Task description ▸
Return each line of the records with nothing changed, pictures excepted.

(Edit difference data)
--- --- ---

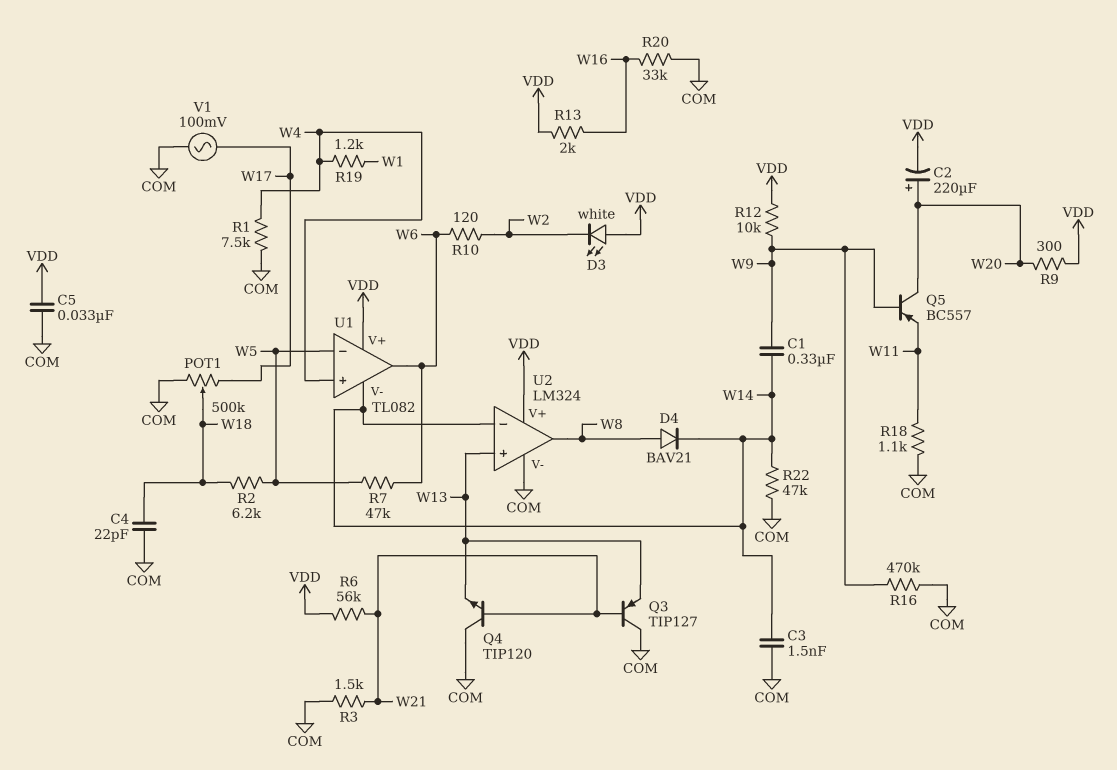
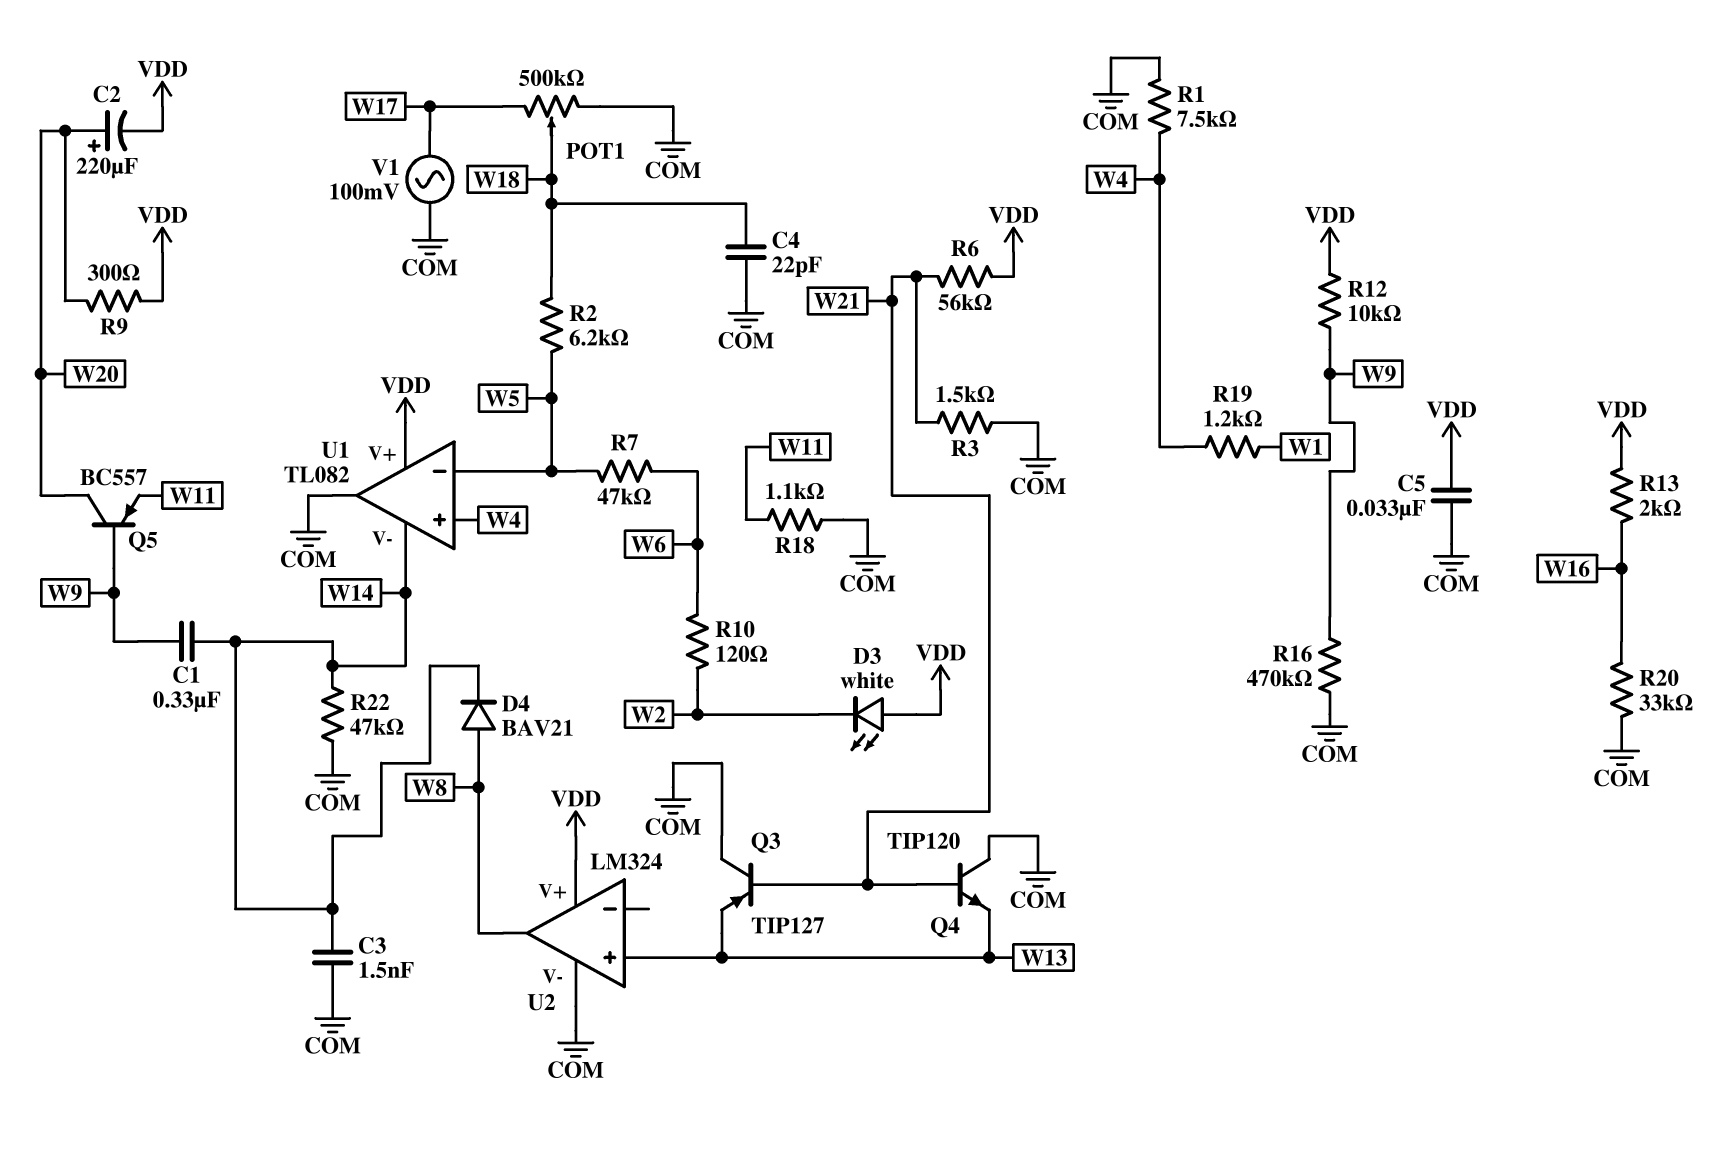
U1 pin out: W6 -> COM
U2 pin in-: W14 -> none

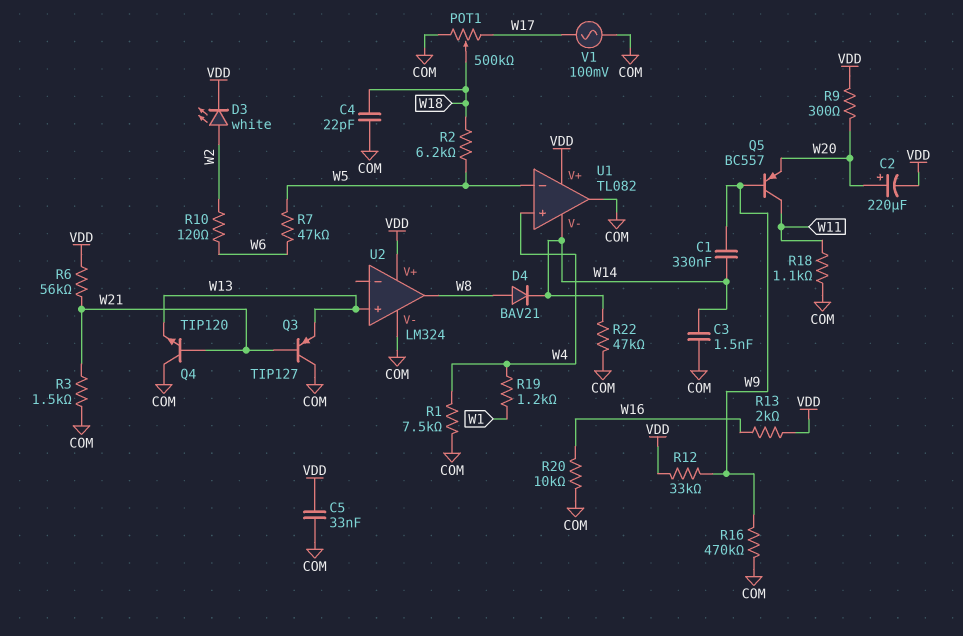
D3: LED white (A VDD, K W2) -> LED white (A W2, K VDD)
Q5: PNP BC557 (B W9, C W20, E W11) -> PNP BC557 (B W9, C W11, E W20)
R12: 10k (VDD, W9) -> 33k (VDD, W9)
R20: 33k (COM, W16) -> 10k (COM, W16)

--- --- ---

Exercise output ▸
U1 pin out: W6 -> COM
U2 pin in-: W14 -> none

D3: LED white (A VDD, K W2) -> LED white (A W2, K VDD)
Q5: PNP BC557 (B W9, C W20, E W11) -> PNP BC557 (B W9, C W11, E W20)
R12: 10k (VDD, W9) -> 33k (VDD, W9)
R20: 33k (COM, W16) -> 10k (COM, W16)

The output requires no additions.